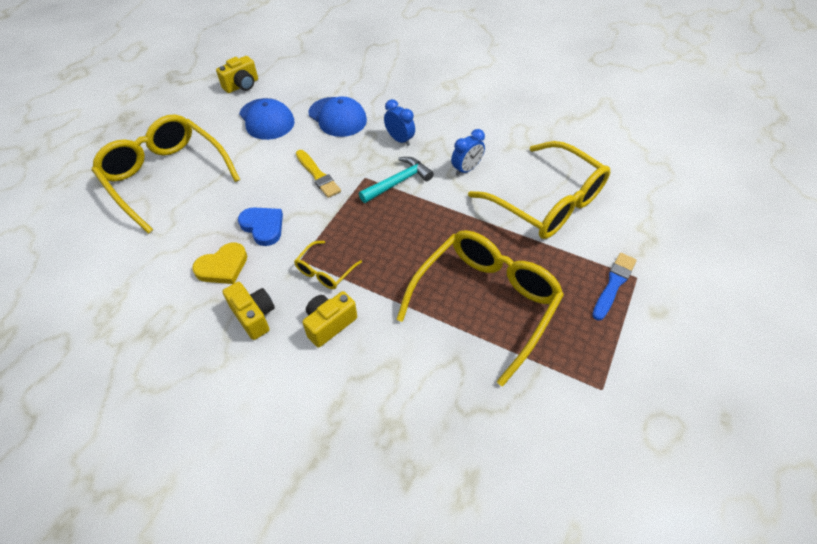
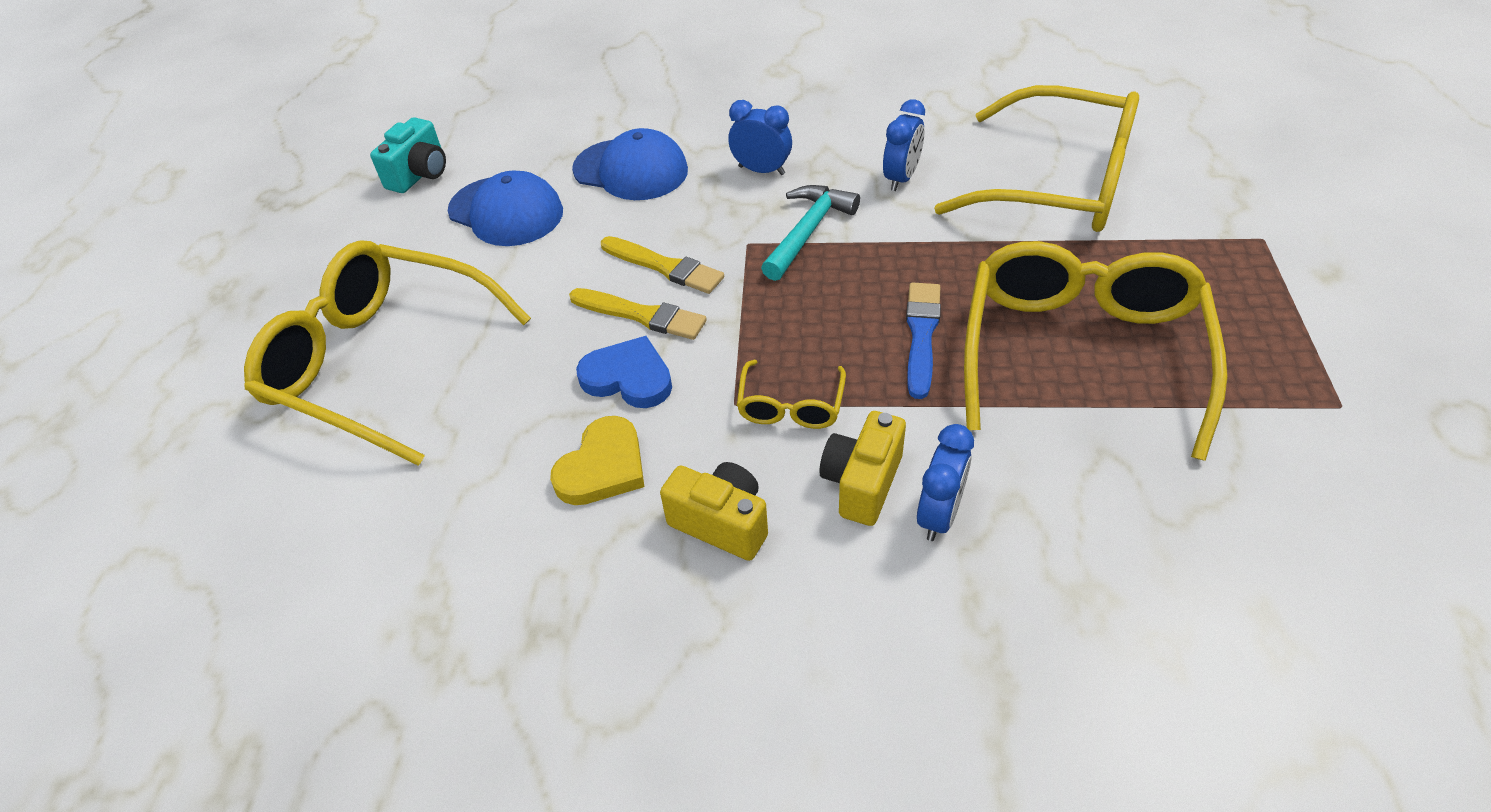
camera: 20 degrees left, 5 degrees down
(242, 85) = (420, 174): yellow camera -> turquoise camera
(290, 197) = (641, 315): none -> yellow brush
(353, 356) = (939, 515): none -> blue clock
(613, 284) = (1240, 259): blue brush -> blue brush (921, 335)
◆ ◆ ◆
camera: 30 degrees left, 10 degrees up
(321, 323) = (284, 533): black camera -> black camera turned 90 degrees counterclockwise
◆ ◆ ◆
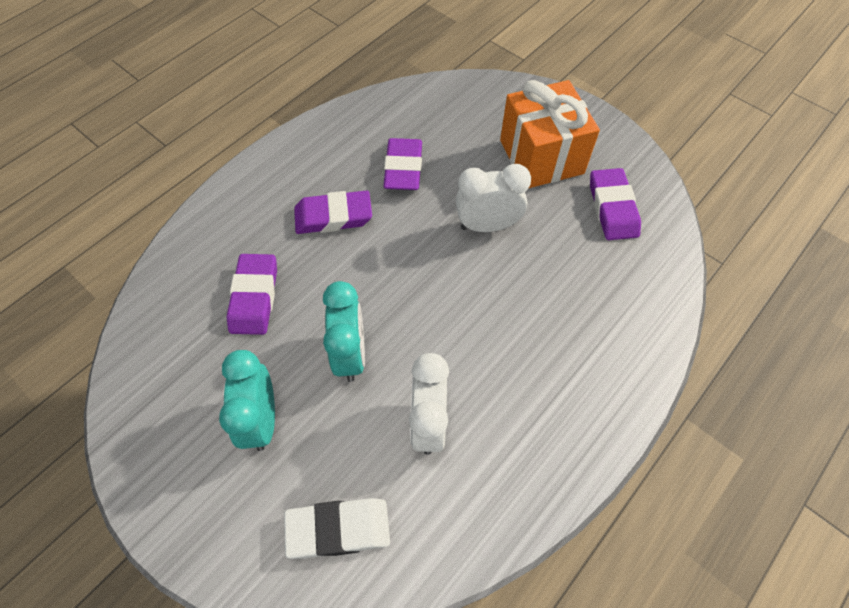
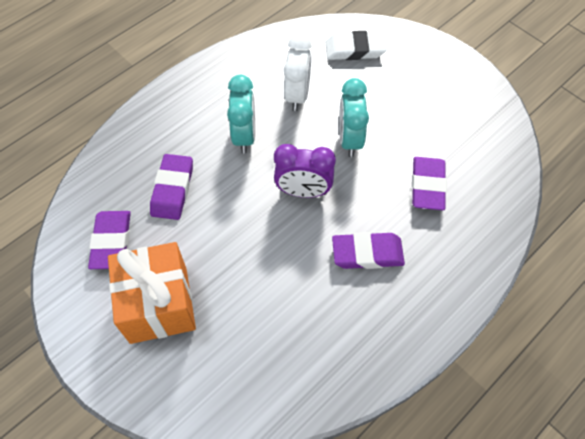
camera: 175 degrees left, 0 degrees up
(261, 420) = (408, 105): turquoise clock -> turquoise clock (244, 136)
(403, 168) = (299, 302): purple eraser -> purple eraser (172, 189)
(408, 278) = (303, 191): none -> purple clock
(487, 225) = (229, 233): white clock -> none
◆ ◆ ◆
▸ **Problem description**
What do the lines above say from the one containing "(403, 168) = (299, 302): purple" down to the one containing "(487, 225) = (229, 233): white clock -> none"? Return them exactly, both end lines included, and only them.

▸ **Result of this task**
(403, 168) = (299, 302): purple eraser -> purple eraser (172, 189)
(408, 278) = (303, 191): none -> purple clock
(487, 225) = (229, 233): white clock -> none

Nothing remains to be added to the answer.